__Provided data__.

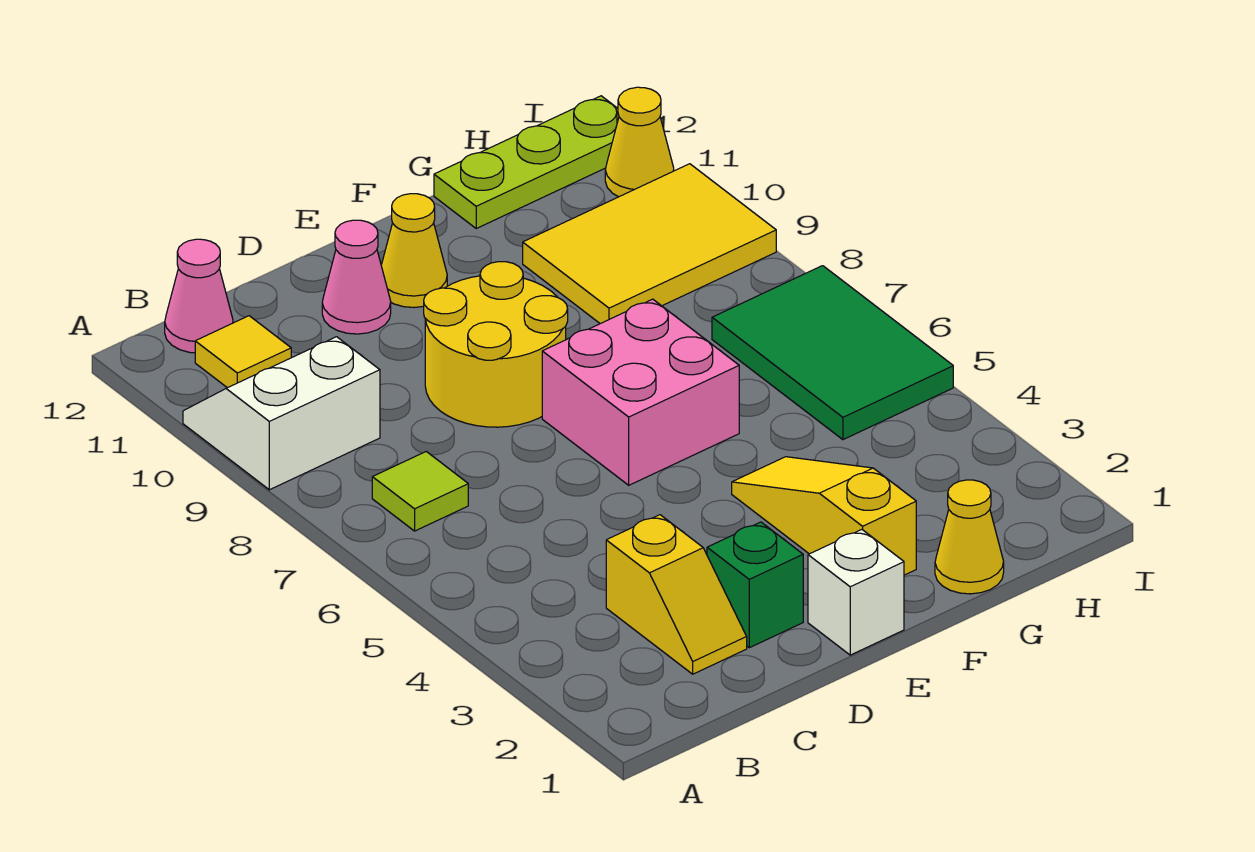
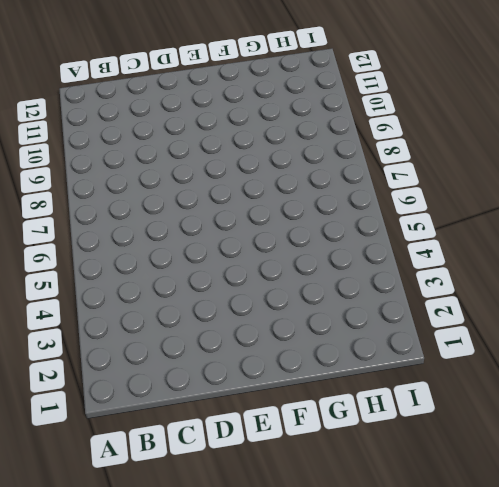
none -> white slope A9:B10 level 1 top 9
none -> lime tile B7 level 1
none -> yellow tile B11 level 1

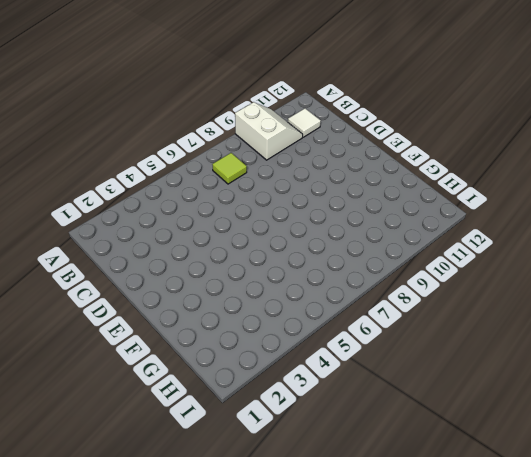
white tile B11 level 1 -> yellow tile B11 level 1
none -> pink cone B12 level 1
none -> yellow slope C2:C3 level 1 top 3
none -> green brick D2 level 1

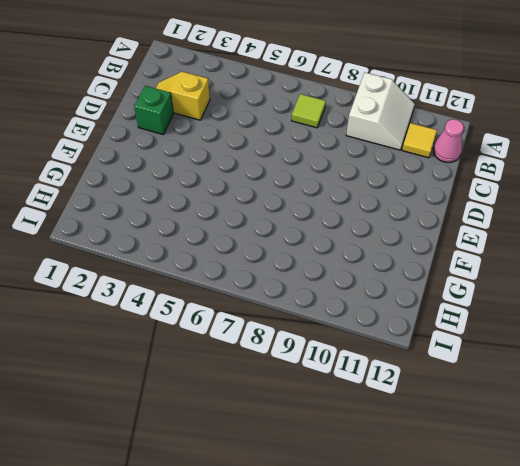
none -> yellow round brick D8:E9 level 1
none -> pink cone D11 level 1
none -> white brick E1 level 1

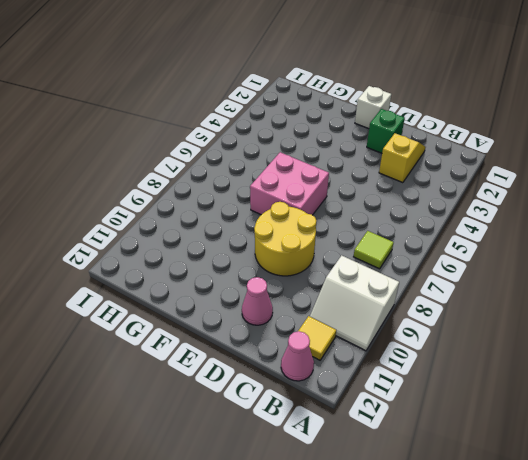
none -> yellow cone E11 level 1
none -> yellow slope F2:F4 level 1 top 2
none -> yellow cone G1 level 1

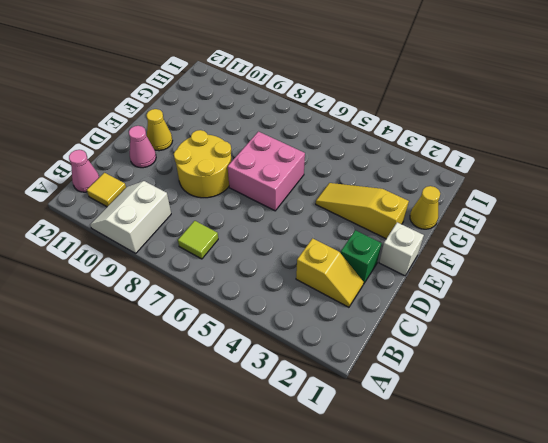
none -> yellow tile G9:I10 level 1
none -> lime plate G12:I12 level 1
none -> green tile H5:I7 level 1

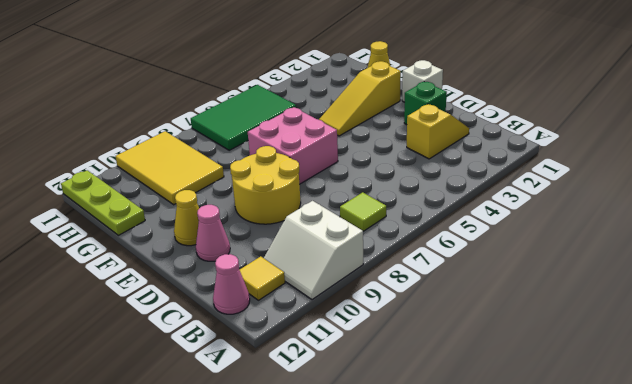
none -> yellow cone I11 level 1

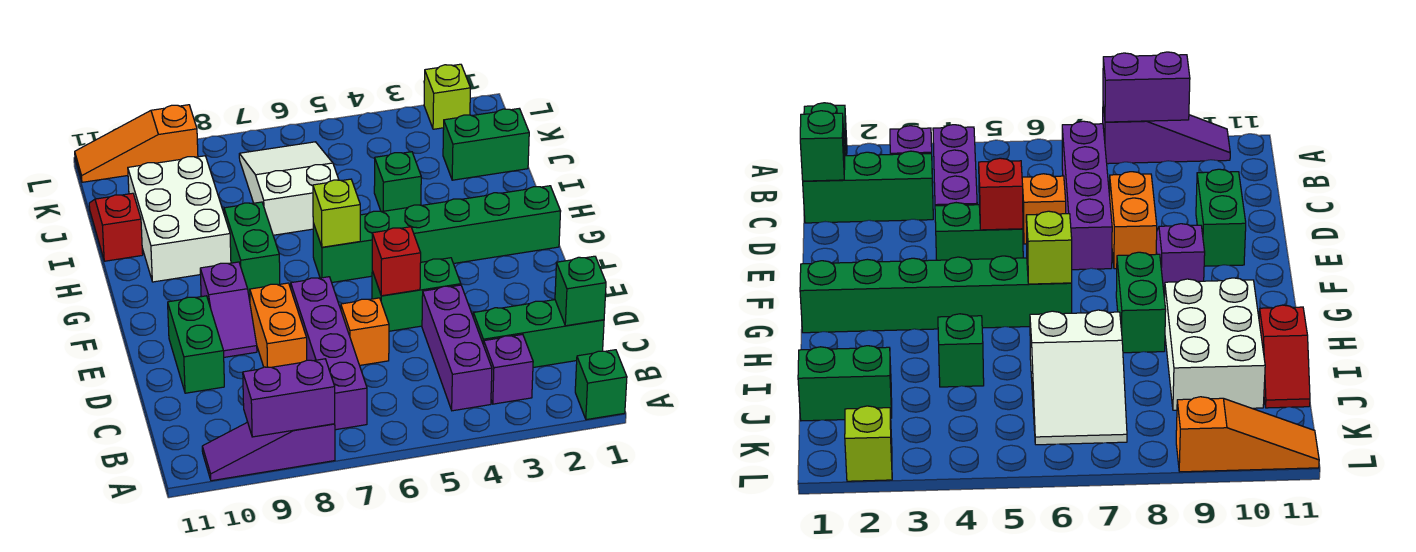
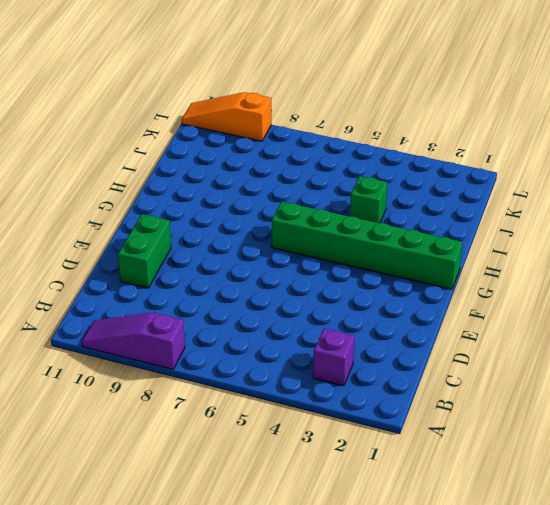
none -> green brick A1 level 1
none -> purple brick B4:D4 level 1
none -> purple brick B7:E7 level 1

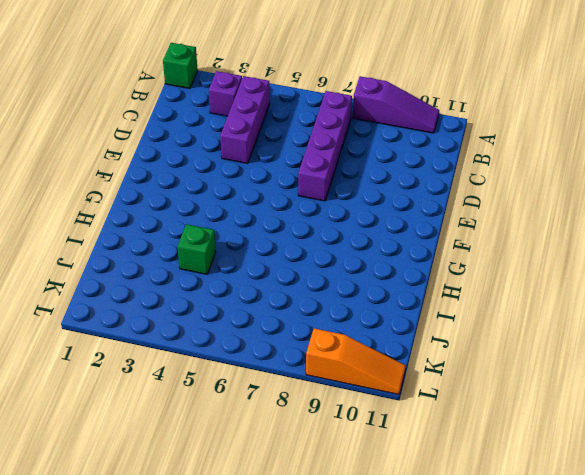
none -> green brick C1:C3 level 1
none -> orange brick D6 level 1
none -> orange brick D8:E8 level 1

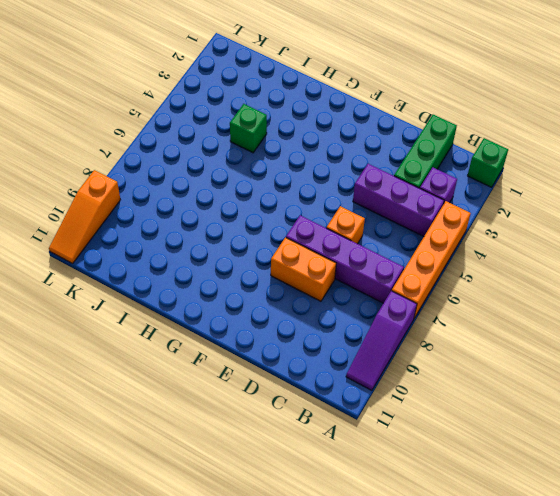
orange brick A4:A7 level 1 -> none
none -> green brick D10:E10 level 1
none -> green brick E4:E5 level 1
none -> purple slope E9:F9 level 1 top F

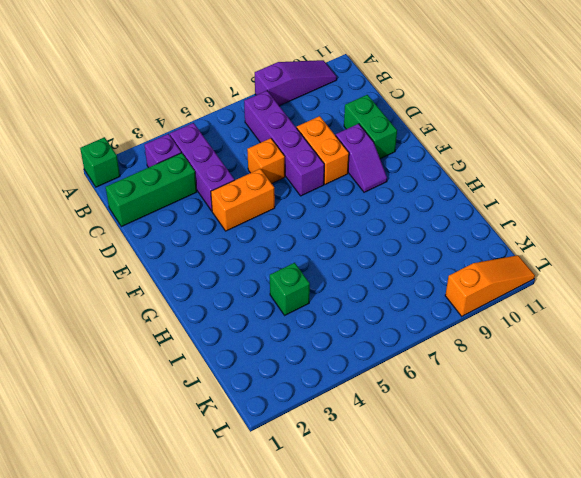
orange brick E4:E5 level 1 -> green brick E4:E5 level 1
purple slope E9:F9 level 1 top E -> purple slope E9:F9 level 1 top F
none -> green brick G1:G6 level 1
none -> green brick G8:H8 level 1
none -> white brick H9:J10 level 1

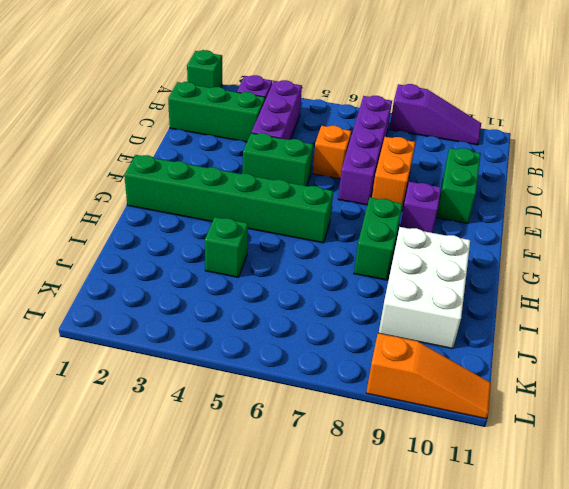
none -> white slope I6:K7 level 1 top I
none -> red slope I11:J11 level 1 top I
none -> green brick J1:J2 level 1

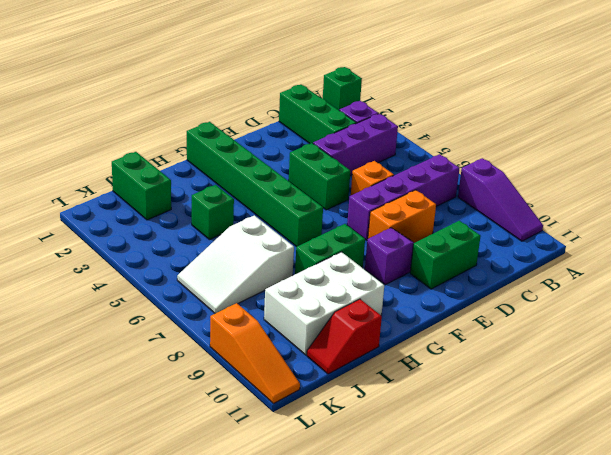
none -> lime brick L2 level 1
none -> purple brick A8:A9 level 2
none -> green brick C1 level 2

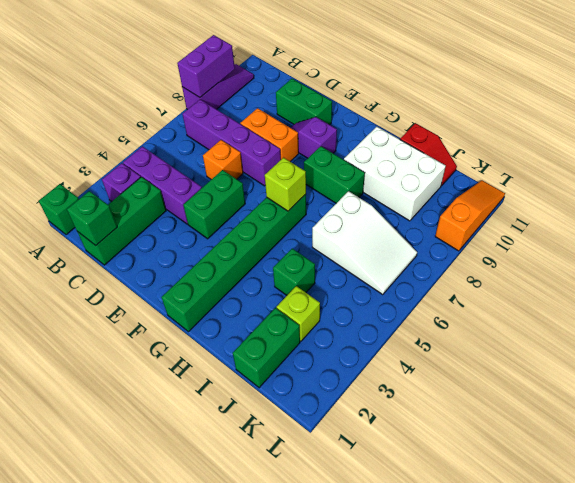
lime brick J3 level 1 -> lime brick L2 level 1
none -> red brick E5 level 2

__Task goal__. In the copy, each entry above must match exactly, and no picture may be carried over.

__Exercise response__.
none -> white slope A9:B10 level 1 top 9
none -> lime tile B7 level 1
none -> yellow tile B11 level 1

white tile B11 level 1 -> yellow tile B11 level 1
none -> pink cone B12 level 1
none -> yellow slope C2:C3 level 1 top 3
none -> green brick D2 level 1

none -> yellow round brick D8:E9 level 1
none -> pink cone D11 level 1
none -> white brick E1 level 1

none -> yellow cone E11 level 1
none -> yellow slope F2:F4 level 1 top 2
none -> yellow cone G1 level 1

none -> yellow tile G9:I10 level 1
none -> lime plate G12:I12 level 1
none -> green tile H5:I7 level 1

none -> yellow cone I11 level 1

none -> green brick A1 level 1
none -> purple brick B4:D4 level 1
none -> purple brick B7:E7 level 1

none -> green brick C1:C3 level 1
none -> orange brick D6 level 1
none -> orange brick D8:E8 level 1

orange brick A4:A7 level 1 -> none
none -> green brick D10:E10 level 1
none -> green brick E4:E5 level 1
none -> purple slope E9:F9 level 1 top F

orange brick E4:E5 level 1 -> green brick E4:E5 level 1
purple slope E9:F9 level 1 top E -> purple slope E9:F9 level 1 top F
none -> green brick G1:G6 level 1
none -> green brick G8:H8 level 1
none -> white brick H9:J10 level 1

none -> white slope I6:K7 level 1 top I
none -> red slope I11:J11 level 1 top I
none -> green brick J1:J2 level 1

none -> lime brick L2 level 1
none -> purple brick A8:A9 level 2
none -> green brick C1 level 2

lime brick J3 level 1 -> lime brick L2 level 1
none -> red brick E5 level 2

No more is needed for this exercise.